Gather all lines in the entries below that include the word "left".

━━━━━━━━━━━━━━━━

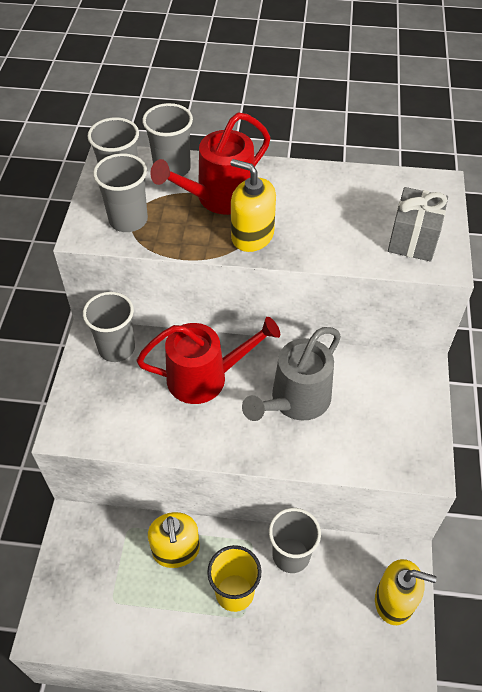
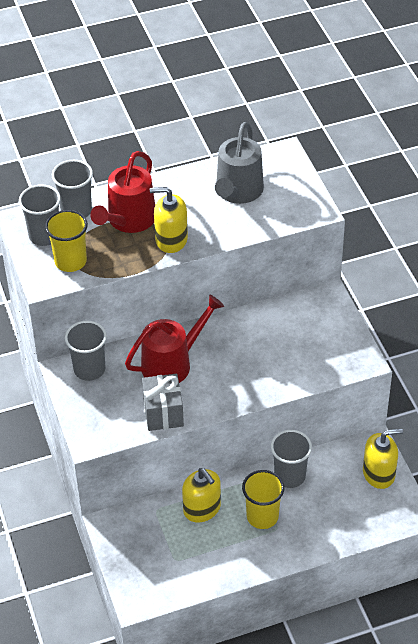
camera: 25 degrees left, 5 degrees down
grey cup [93,153,148,232] -> yellow cup [45,210,88,272]
grey watering can [242,327,341,421] -> grey watering can moved to [215,122,264,204]
grey gift [388,187,448,262] -> grey gift moved to [142,374,184,431]

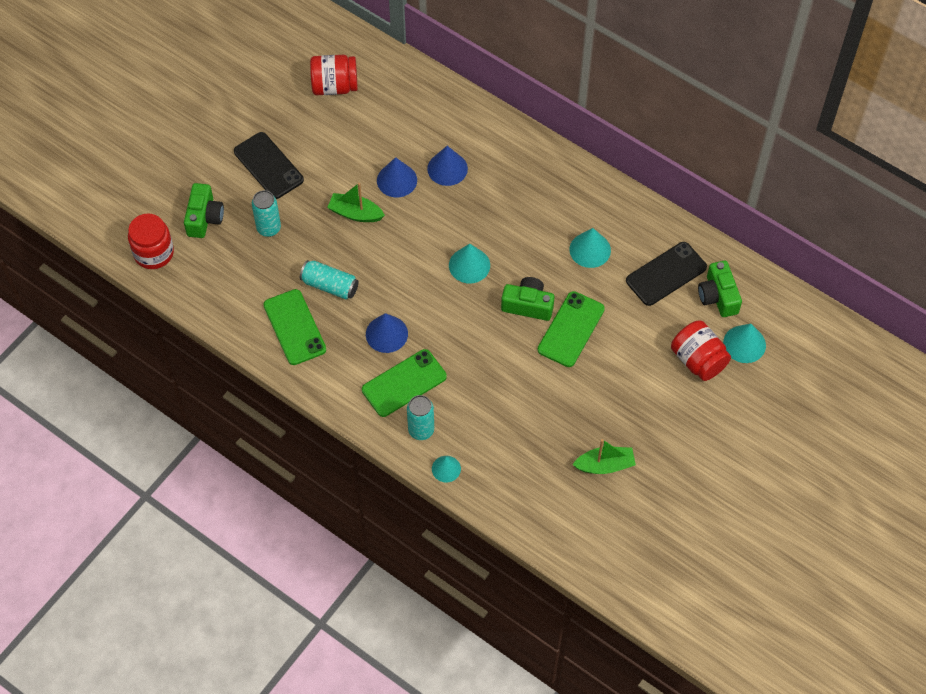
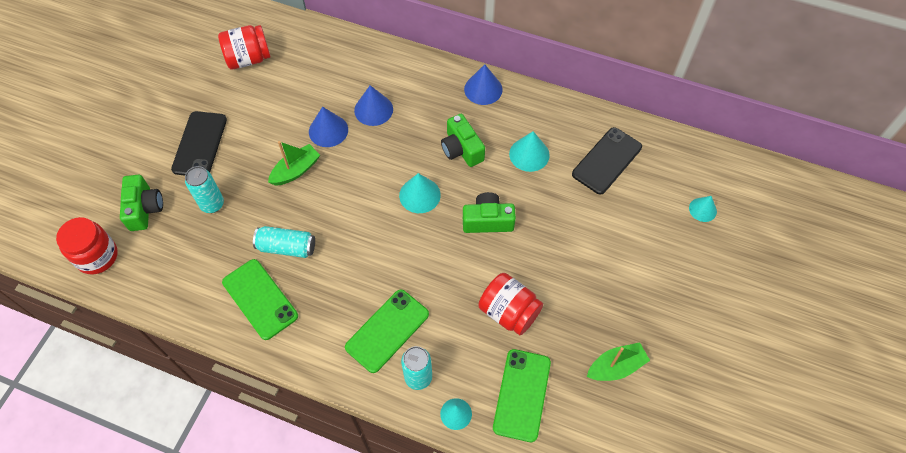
camera: 15 degrees left, 0 degrees up
black phone [234,132,304,199] -> black phone turned 60 degrees clockwise [171,111,227,175]
green boat [327,183,385,222] -> green boat turned 135 degrees clockwise [268,141,320,186]
blue cone [366,313,408,353] -> blue cone moved to [464,64,503,105]
green phone [538,291,605,367] -> green phone moved to [493,349,551,442]
red jar [671,320,731,381] -> red jar moved to [478,273,543,335]
green camera [698,261,742,317] -> green camera moved to [441,114,485,167]
turquoise cone [723,324,766,363] -> turquoise cone [689,196,717,222], size x0.66

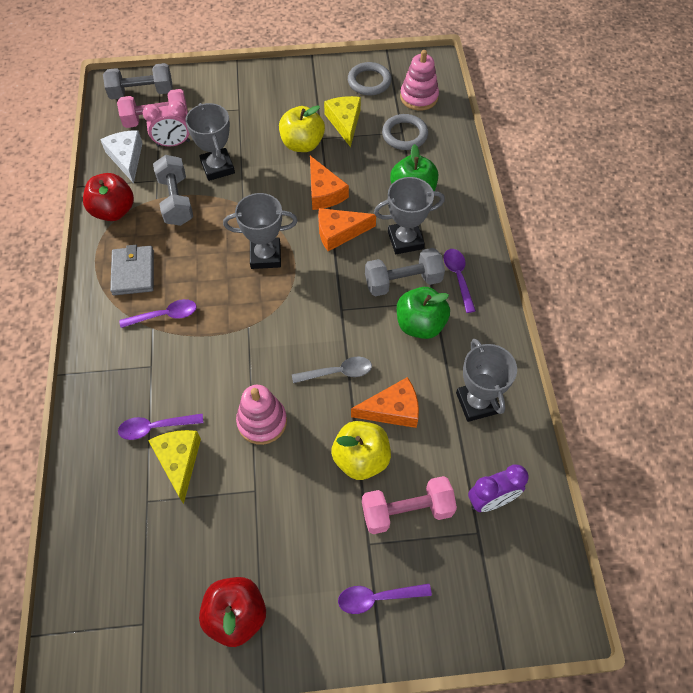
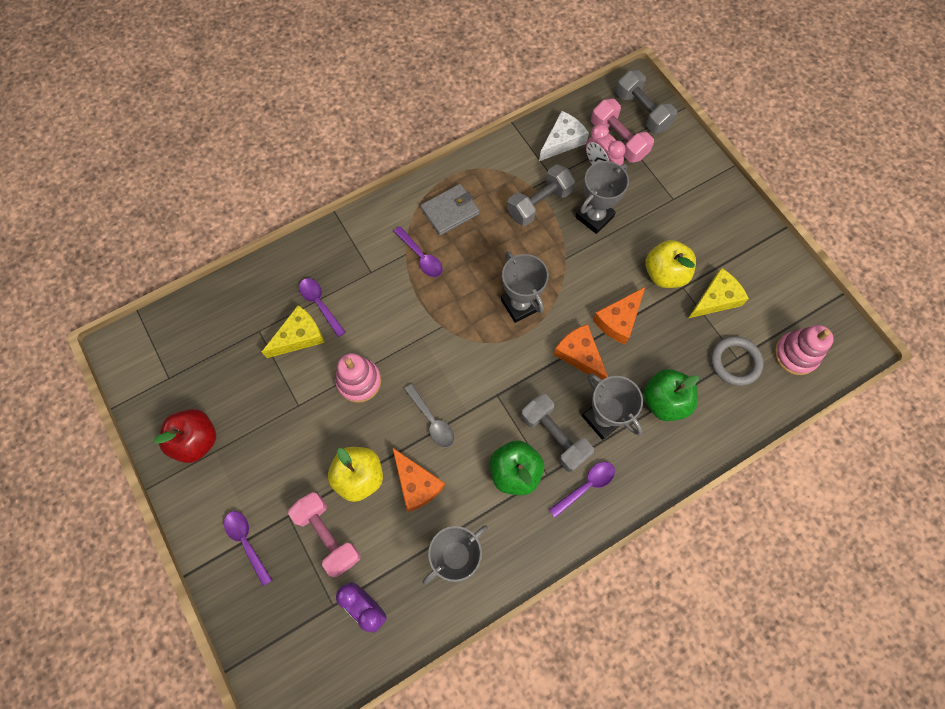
camera: 65 degrees right, 10 degrees up
red apple [83,173,134,221] -> none
grey ring [348,62,392,95] -> none

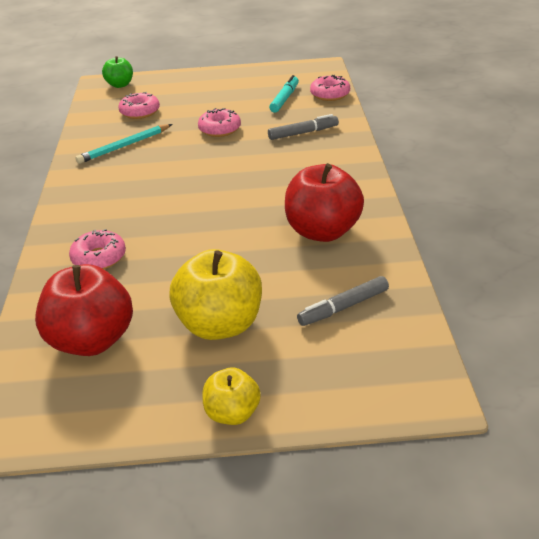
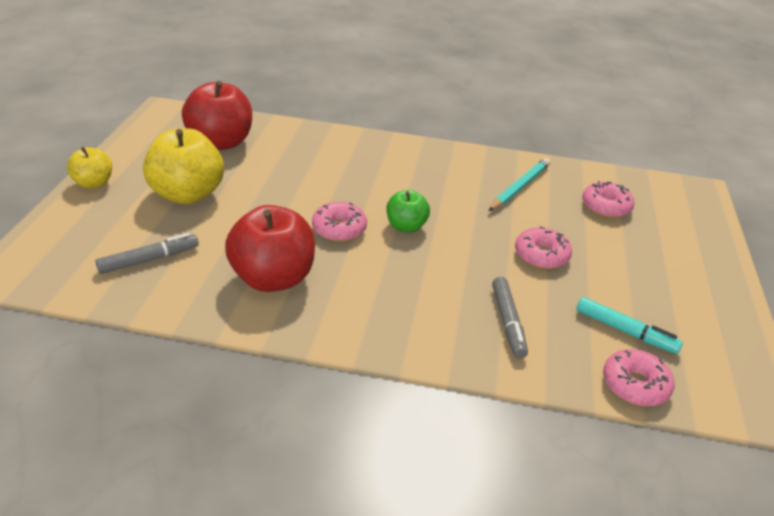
camera: 100 degrees right, 0 degrees up
pink donut [69,229,126,269] -> pink donut moved to [312,202,367,242]
turquoise pencil [75,124,172,164] -> turquoise pencil turned 60 degrees clockwise [489,158,550,211]
green apple [102,56,133,88] -> green apple moved to [386,190,430,233]
grey marker [297,276,389,326] -> grey marker turned 75 degrees clockwise [95,233,199,274]

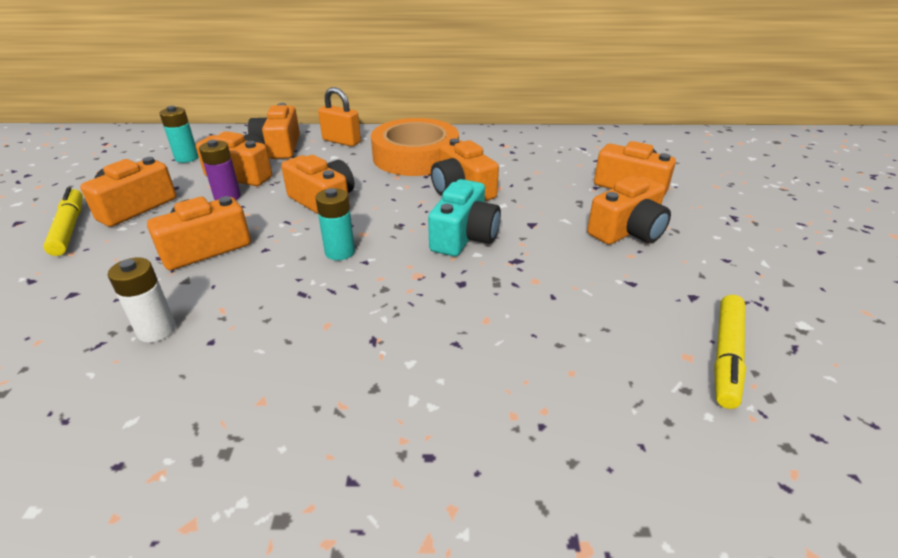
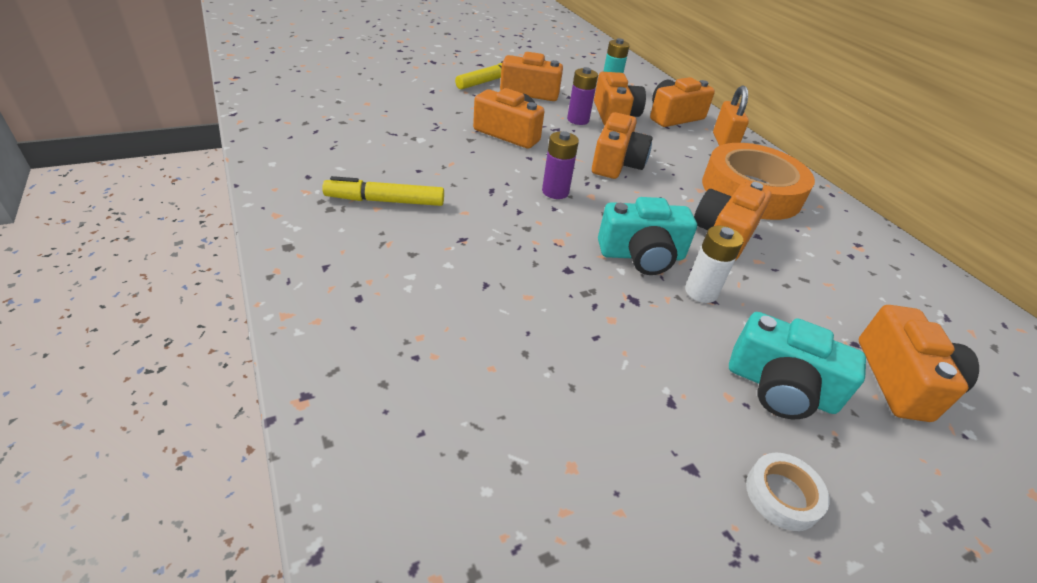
camera: 60 degrees right, 5 degrees up
white battery [108,257,176,343] -> white battery moved to [685,226,743,303]
turquoise battery [315,188,355,260] -> purple battery [542,131,579,199]
orange camera [587,176,671,245] -> turquoise camera [729,312,866,419]
yellow marker [714,295,746,409] -> yellow marker moved to [322,176,444,206]
none -> white tape [746,453,830,531]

━━━━━━━━━━━━━━━━

Result -
camera: 25 degrees left, 5 degrees down
camera: 15 degrees left, 0 degrees up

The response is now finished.